__TASK__
Exactly as they appear, please output the lines from the one with "yellow square: (88, 106) -> (79, 107), moved" through the end of the material, without pictures.
*** Opening TASK MATERIAL ***
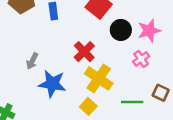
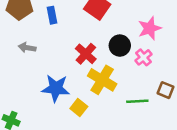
black circle: (121, 30) -> (120, 46), moved
gray arrow: (32, 61) -> (27, 48), moved, turned 77
yellow square: (88, 106) -> (79, 107), moved

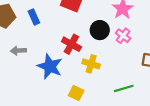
yellow cross: (102, 80) -> (91, 64), size x0.7
blue star: (56, 88) -> (50, 66), moved, turned 30
green line: (137, 101) -> (124, 88), moved

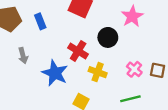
pink cross: (123, 36) -> (134, 69), moved
gray arrow: (18, 51) -> (23, 56), turned -104

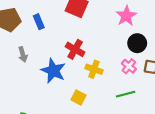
black circle: (108, 37) -> (137, 43), moved

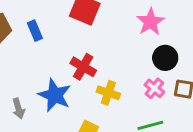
gray arrow: (23, 54) -> (18, 108), moved

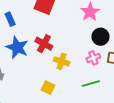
pink cross: (154, 88) -> (93, 58), turned 32
blue star: (55, 95) -> (17, 47), moved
*** Closing TASK MATERIAL ***
__SOLUTION TO THE PROBLEM__
yellow square: (88, 106) -> (79, 107), moved

yellow cross: (102, 80) -> (91, 64), size x0.7
blue star: (56, 88) -> (50, 66), moved, turned 30
green line: (137, 101) -> (124, 88), moved

pink cross: (123, 36) -> (134, 69), moved
gray arrow: (18, 51) -> (23, 56), turned -104

black circle: (108, 37) -> (137, 43), moved

gray arrow: (23, 54) -> (18, 108), moved

pink cross: (154, 88) -> (93, 58), turned 32
blue star: (55, 95) -> (17, 47), moved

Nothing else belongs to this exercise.